*EXERCISE OBJECTIVE*
From the data, return each line holding the word "grey".

Spatial reasoning data
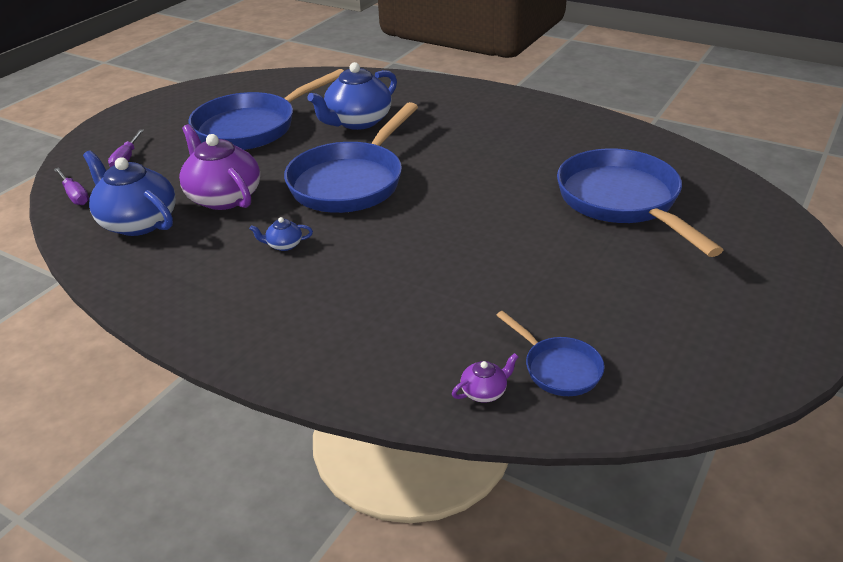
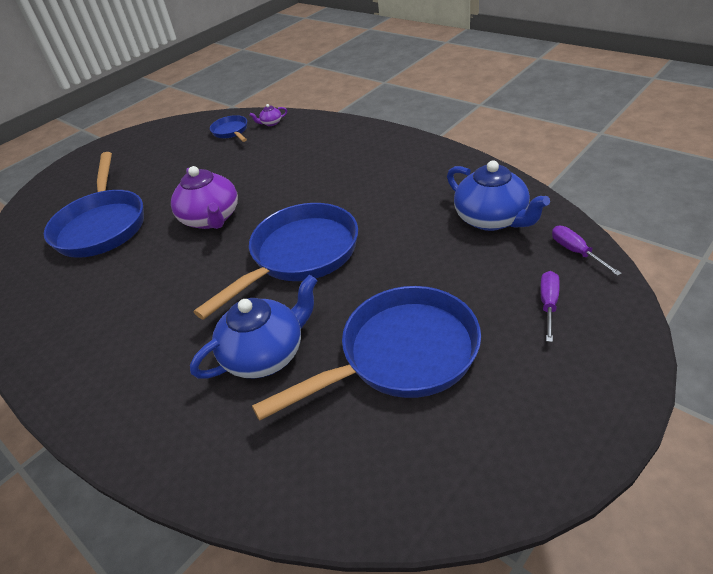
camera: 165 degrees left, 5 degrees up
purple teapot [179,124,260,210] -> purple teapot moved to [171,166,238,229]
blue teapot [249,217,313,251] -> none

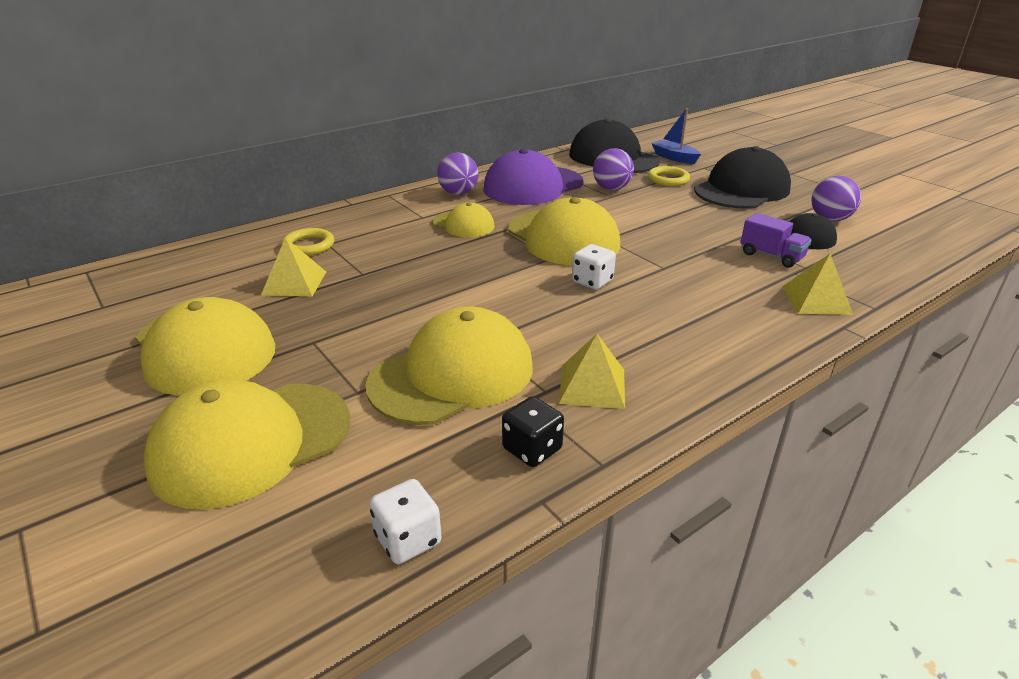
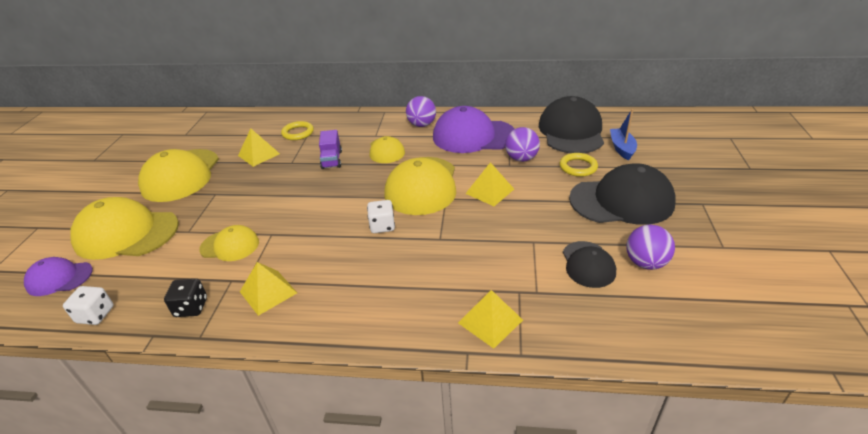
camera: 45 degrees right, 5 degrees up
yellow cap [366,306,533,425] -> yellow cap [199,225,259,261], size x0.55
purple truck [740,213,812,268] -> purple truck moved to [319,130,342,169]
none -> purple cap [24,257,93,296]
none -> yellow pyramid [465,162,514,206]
--
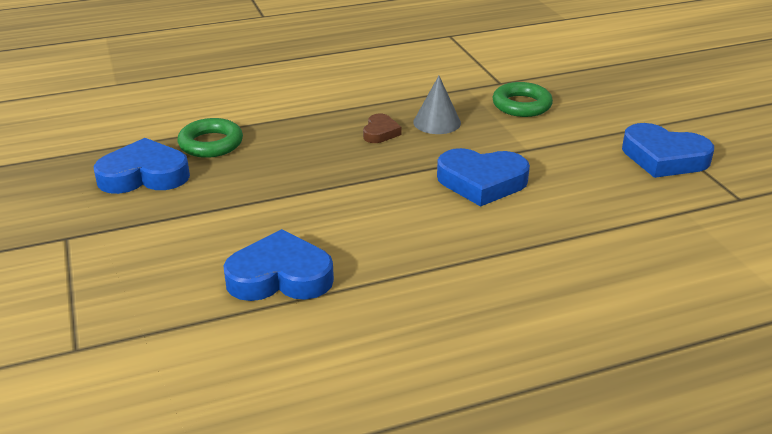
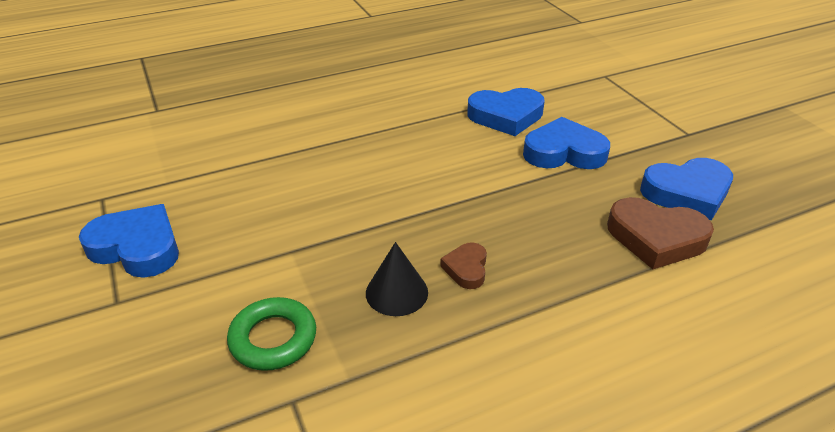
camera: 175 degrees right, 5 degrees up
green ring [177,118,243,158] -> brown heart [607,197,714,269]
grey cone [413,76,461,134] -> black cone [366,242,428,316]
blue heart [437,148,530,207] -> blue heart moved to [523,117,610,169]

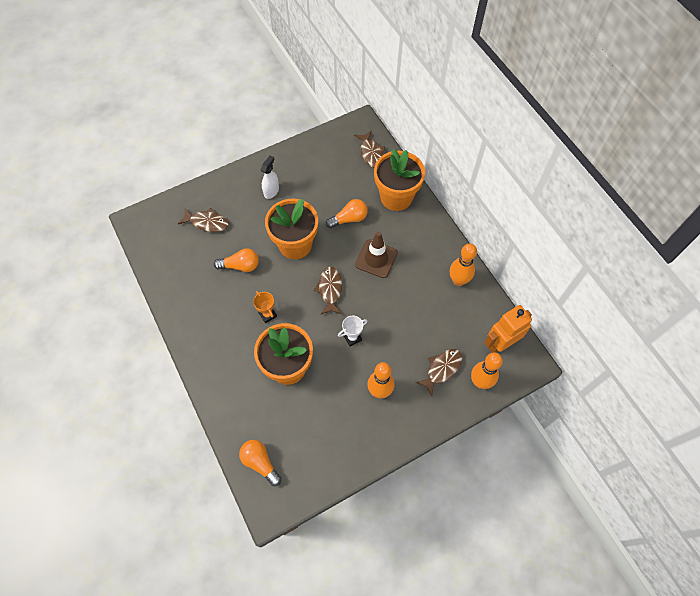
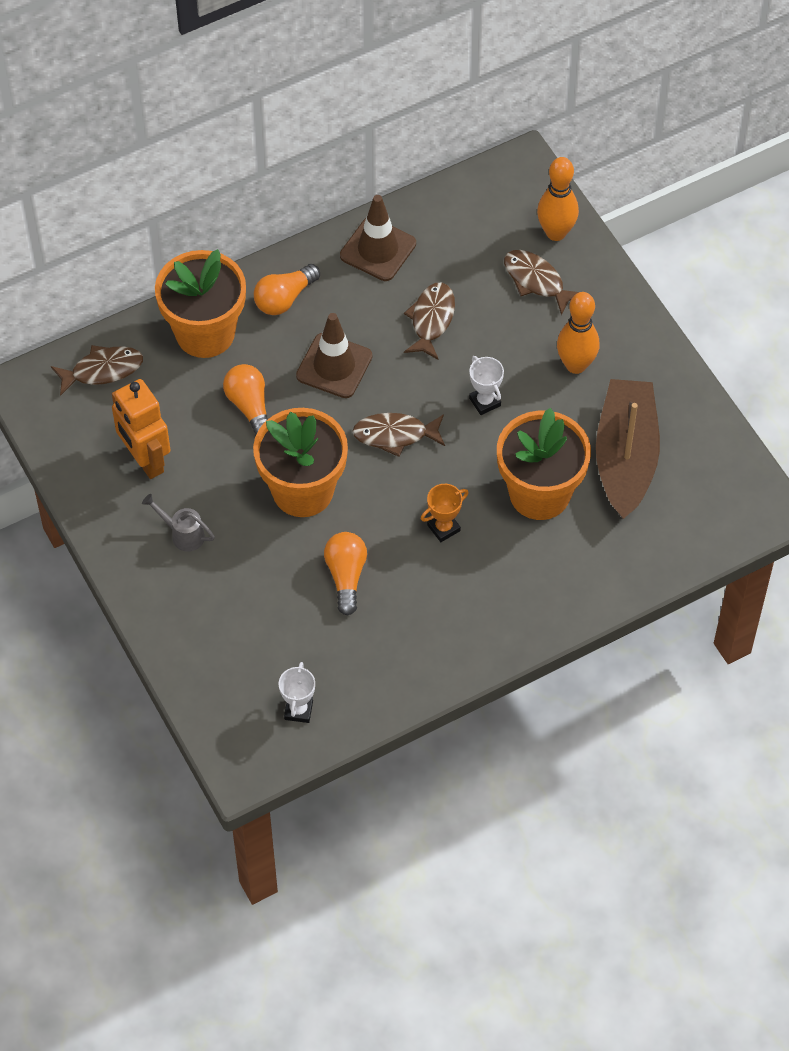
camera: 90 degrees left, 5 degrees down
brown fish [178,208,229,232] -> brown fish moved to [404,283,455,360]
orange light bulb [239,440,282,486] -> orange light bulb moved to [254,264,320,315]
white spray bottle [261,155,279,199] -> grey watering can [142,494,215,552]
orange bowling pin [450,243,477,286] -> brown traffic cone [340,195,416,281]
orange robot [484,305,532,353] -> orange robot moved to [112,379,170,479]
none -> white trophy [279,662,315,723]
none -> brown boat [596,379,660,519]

*PROBLEM SOLUTION*
grey cone [413,76,461,134] -> black cone [366,242,428,316]
white spray bottle [261,155,279,199] -> grey watering can [142,494,215,552]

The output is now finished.